• What needs to be done: Which lines of the records contain "turquoise"? Collect every one of them.

Spatial object tracking data
──────
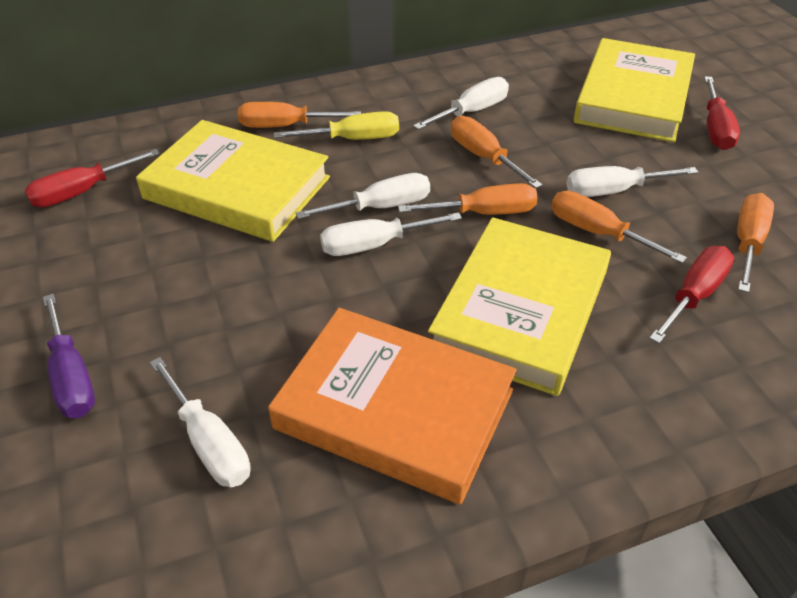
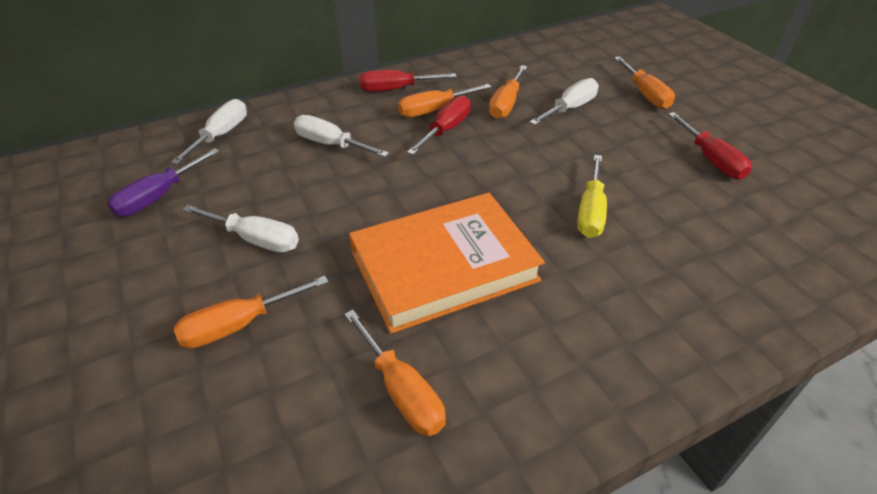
white screwdriver: 5 -> 4
yellow book: 3 -> 0

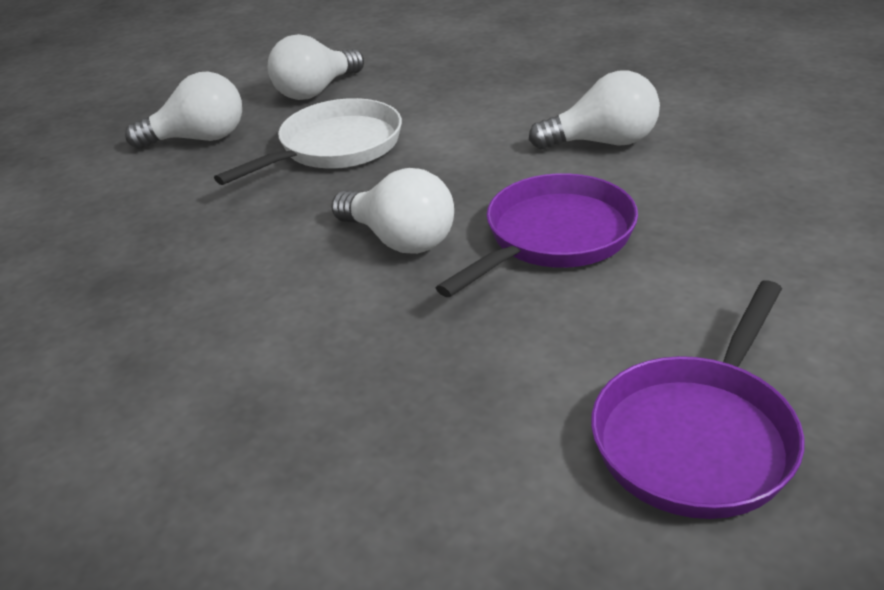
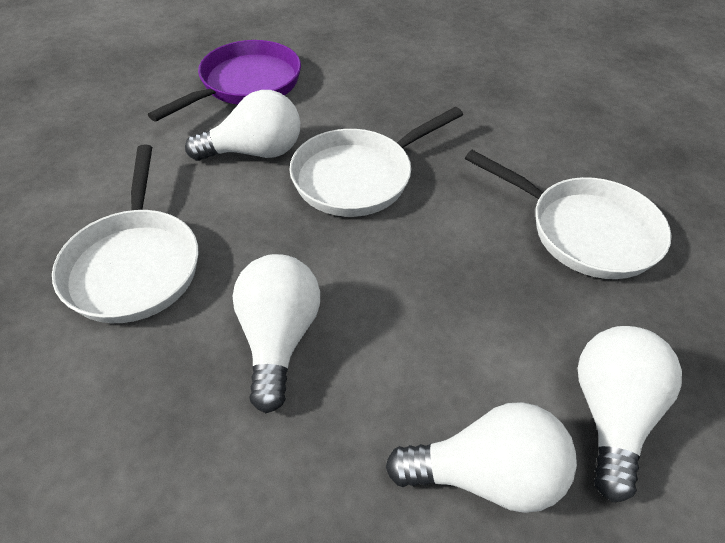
purple pan: 2 -> 1
white pan: 1 -> 3

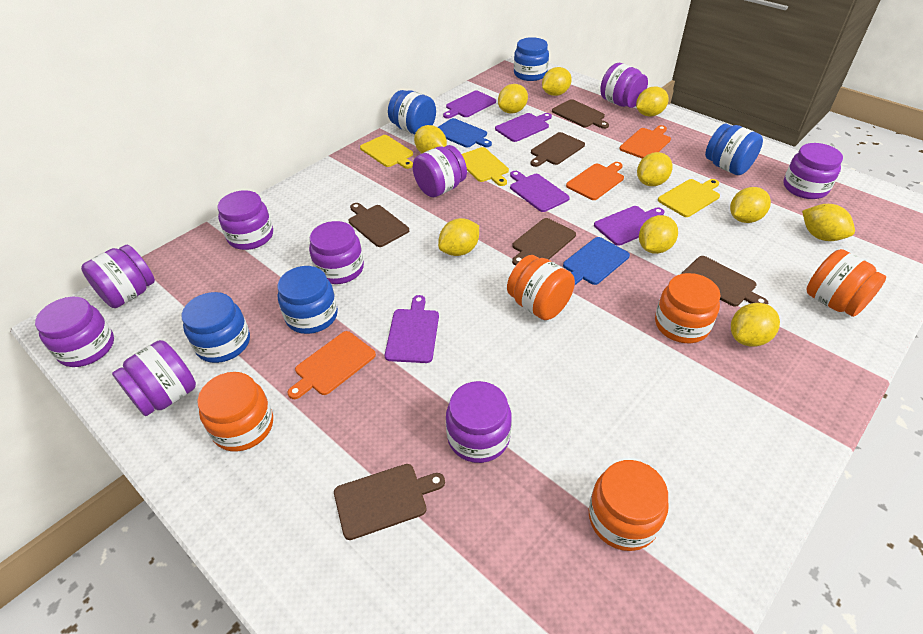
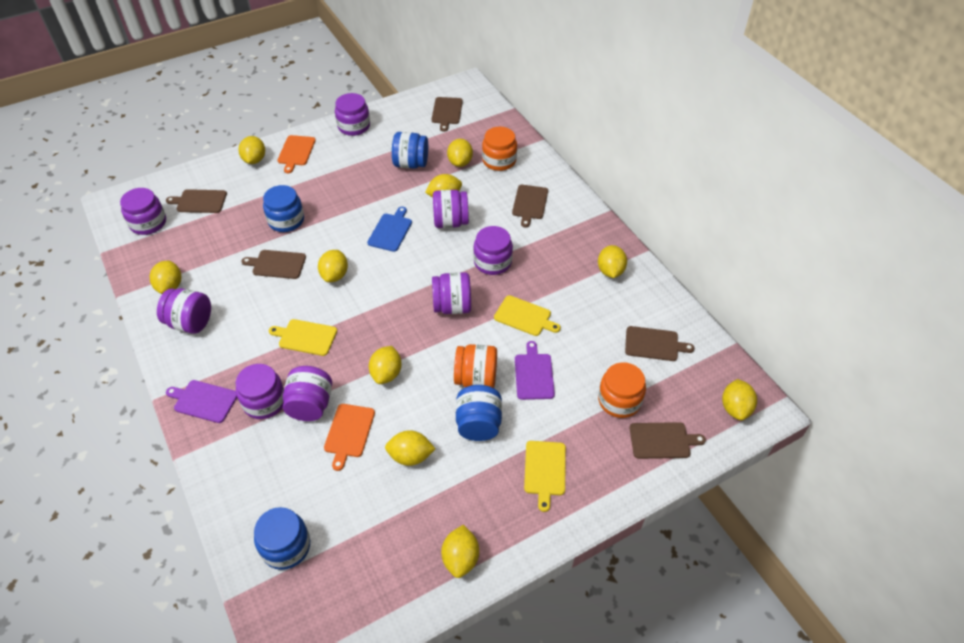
blue cutting board: 2 -> 1
blue jar: 5 -> 4
orange cutting board: 3 -> 2
orange jar: 5 -> 3
purple cutting board: 5 -> 2
purple jar: 9 -> 8

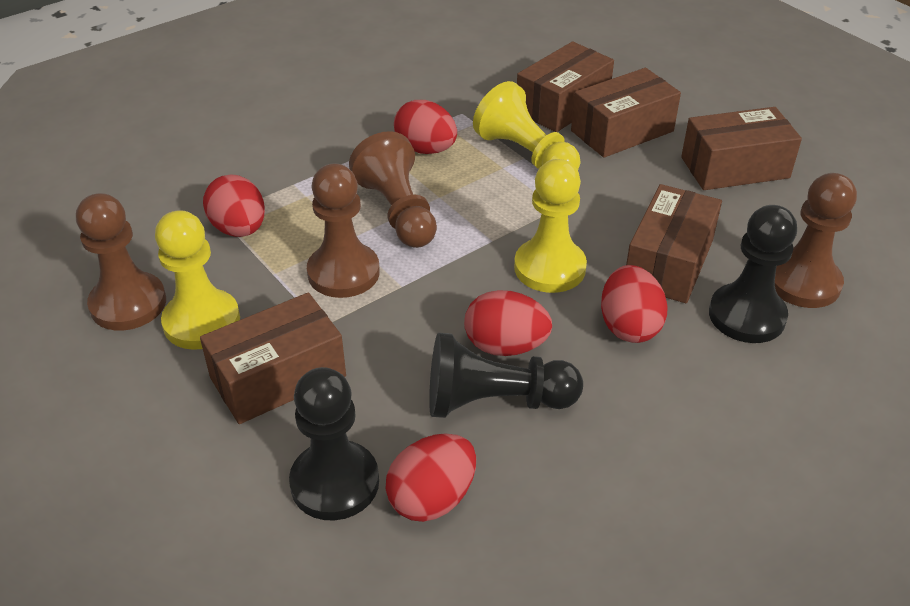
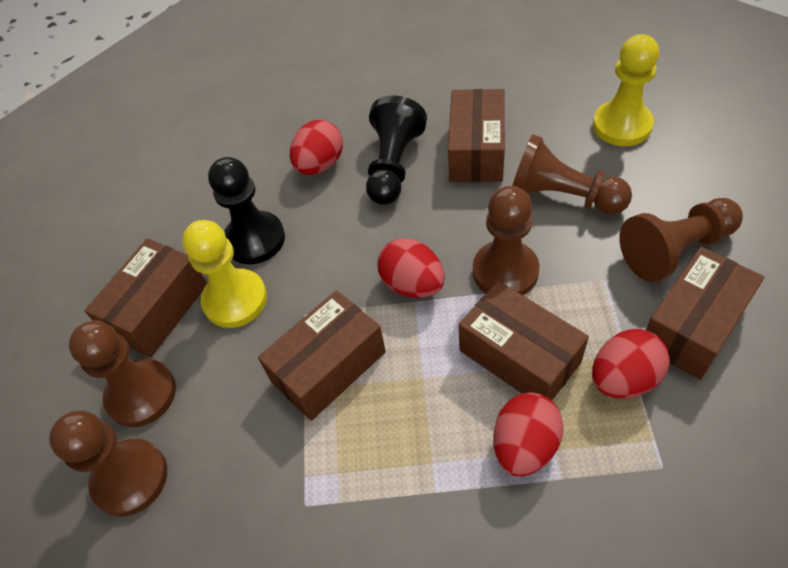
black pawn: 3 -> 2
brown pawn: 4 -> 5
red egg: 5 -> 4
yellow pawn: 3 -> 2

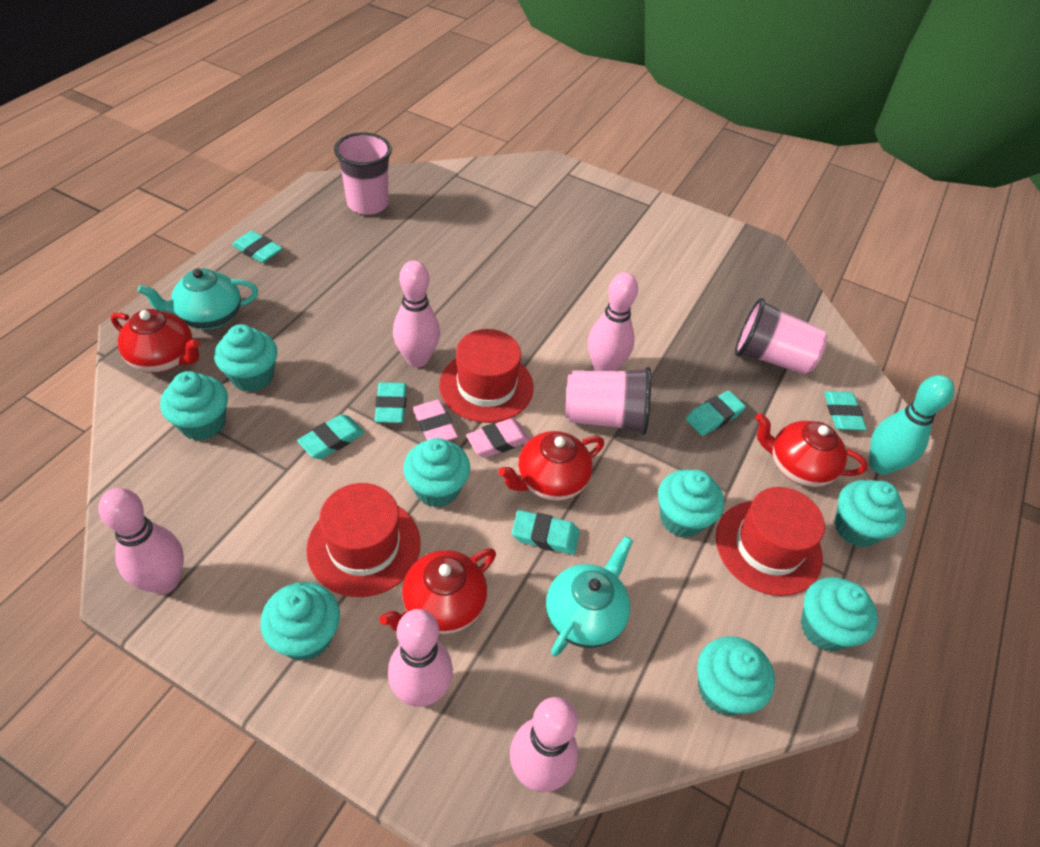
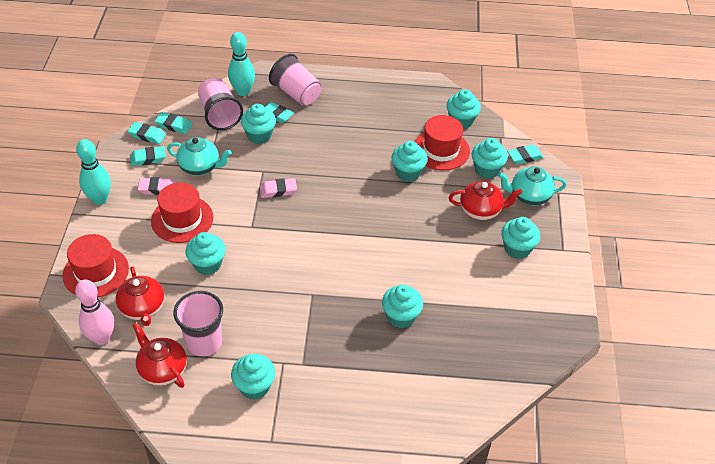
pink bowling pin: 5 -> 1
red teapot: 4 -> 3
turquoise bowling pin: 1 -> 2
turquoise eraser: 6 -> 5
──────
• Task response:
turquoise bowling pin: 1 -> 2
turquoise eraser: 6 -> 5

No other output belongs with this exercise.